== DATA PROVIDED ==

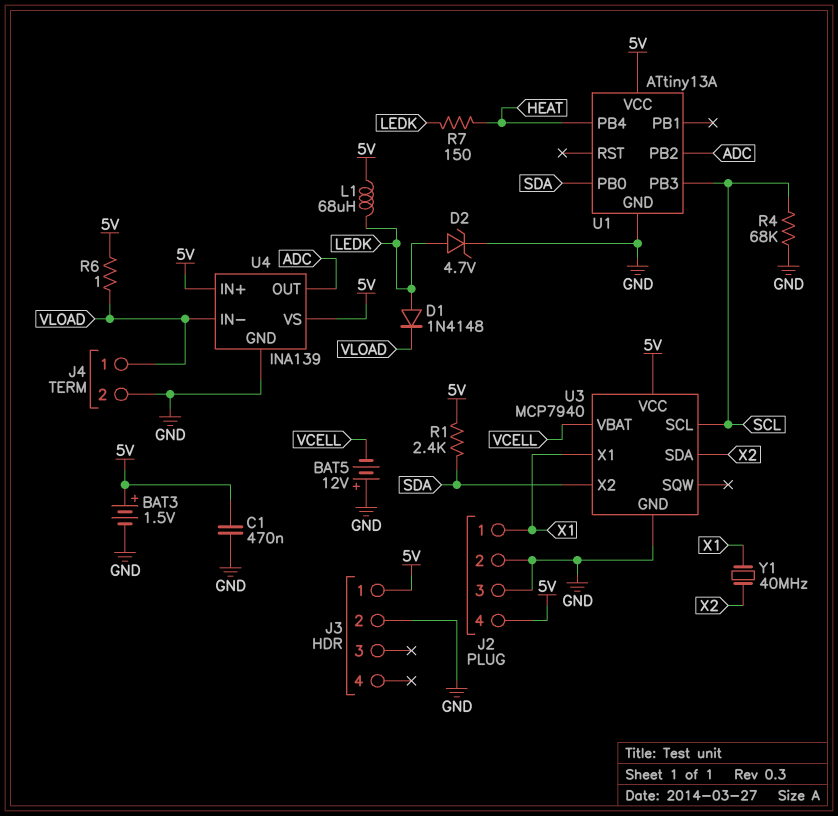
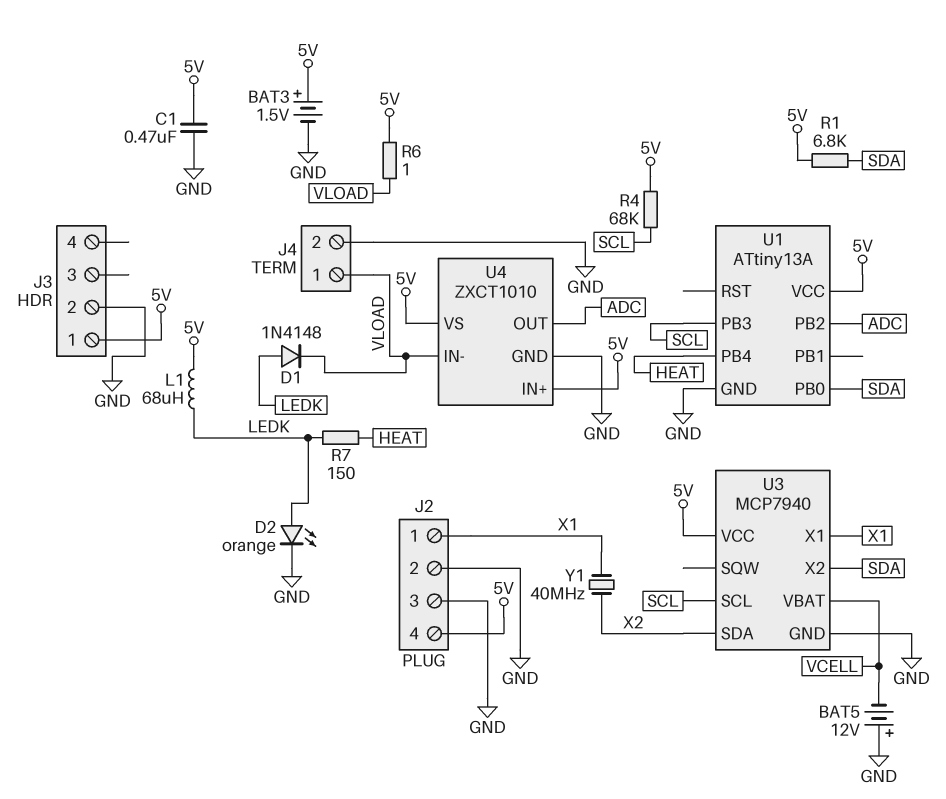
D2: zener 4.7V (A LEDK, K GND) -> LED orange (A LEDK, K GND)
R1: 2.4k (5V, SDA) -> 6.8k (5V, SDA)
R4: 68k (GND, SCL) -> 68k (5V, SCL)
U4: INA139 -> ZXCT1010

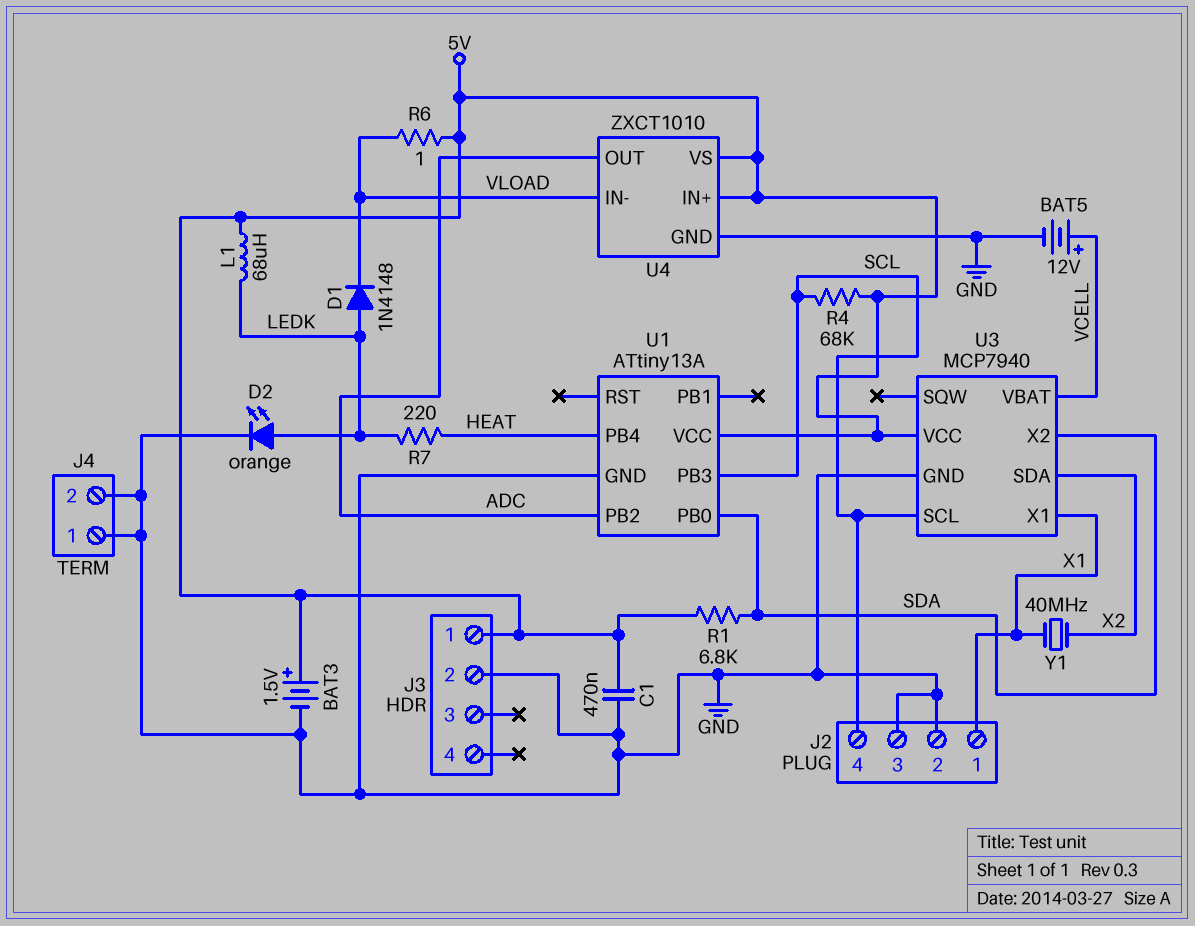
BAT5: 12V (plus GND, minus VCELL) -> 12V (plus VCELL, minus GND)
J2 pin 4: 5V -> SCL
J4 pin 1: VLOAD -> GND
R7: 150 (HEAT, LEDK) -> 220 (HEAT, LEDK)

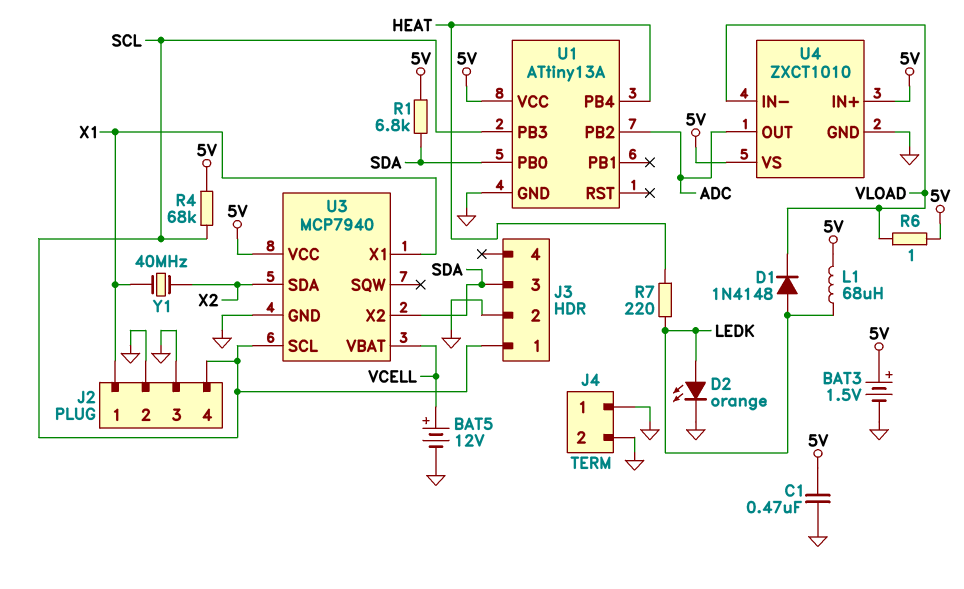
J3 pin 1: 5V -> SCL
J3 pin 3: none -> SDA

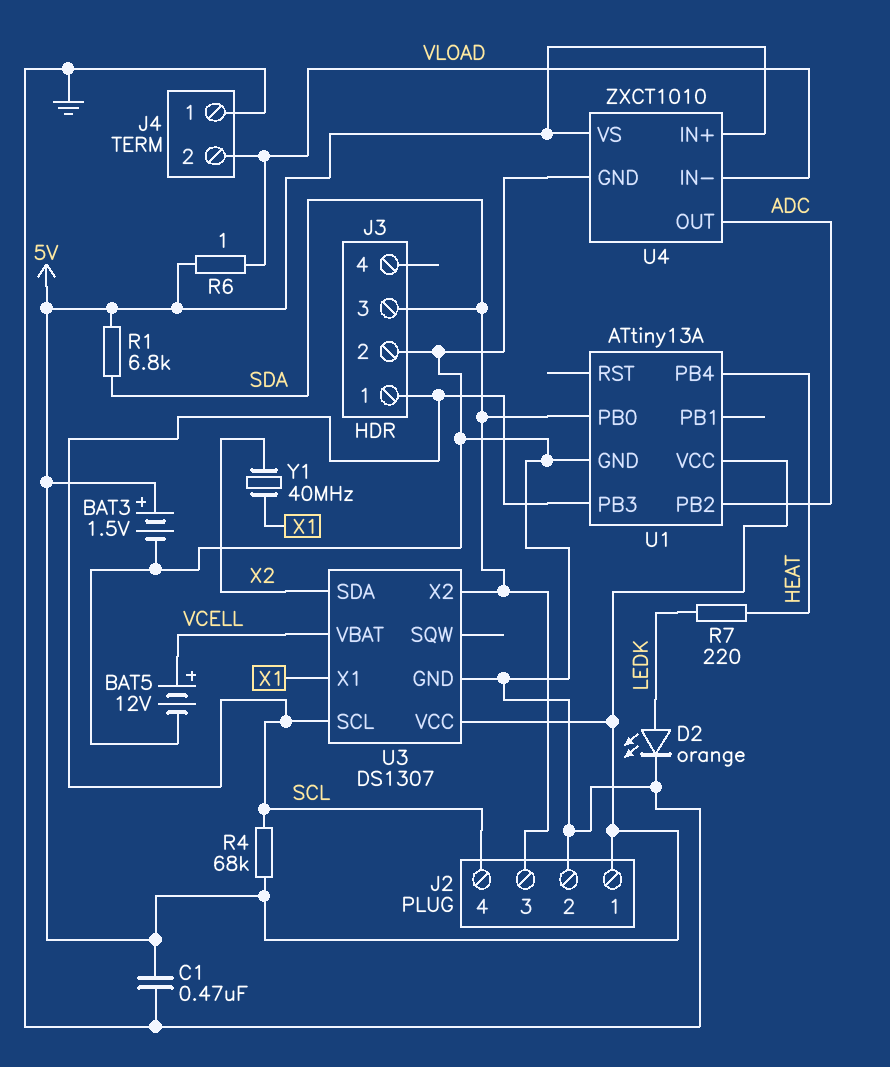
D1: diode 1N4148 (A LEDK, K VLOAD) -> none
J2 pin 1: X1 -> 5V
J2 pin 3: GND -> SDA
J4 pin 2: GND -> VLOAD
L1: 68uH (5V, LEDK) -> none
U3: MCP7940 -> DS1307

===

### ABOUT THIS TASK:
Each entry above is to be written out again unchanged, apart from the pictures, which are left out.

### WRITTEN ANSWER:
D2: zener 4.7V (A LEDK, K GND) -> LED orange (A LEDK, K GND)
R1: 2.4k (5V, SDA) -> 6.8k (5V, SDA)
R4: 68k (GND, SCL) -> 68k (5V, SCL)
U4: INA139 -> ZXCT1010

BAT5: 12V (plus GND, minus VCELL) -> 12V (plus VCELL, minus GND)
J2 pin 4: 5V -> SCL
J4 pin 1: VLOAD -> GND
R7: 150 (HEAT, LEDK) -> 220 (HEAT, LEDK)

J3 pin 1: 5V -> SCL
J3 pin 3: none -> SDA

D1: diode 1N4148 (A LEDK, K VLOAD) -> none
J2 pin 1: X1 -> 5V
J2 pin 3: GND -> SDA
J4 pin 2: GND -> VLOAD
L1: 68uH (5V, LEDK) -> none
U3: MCP7940 -> DS1307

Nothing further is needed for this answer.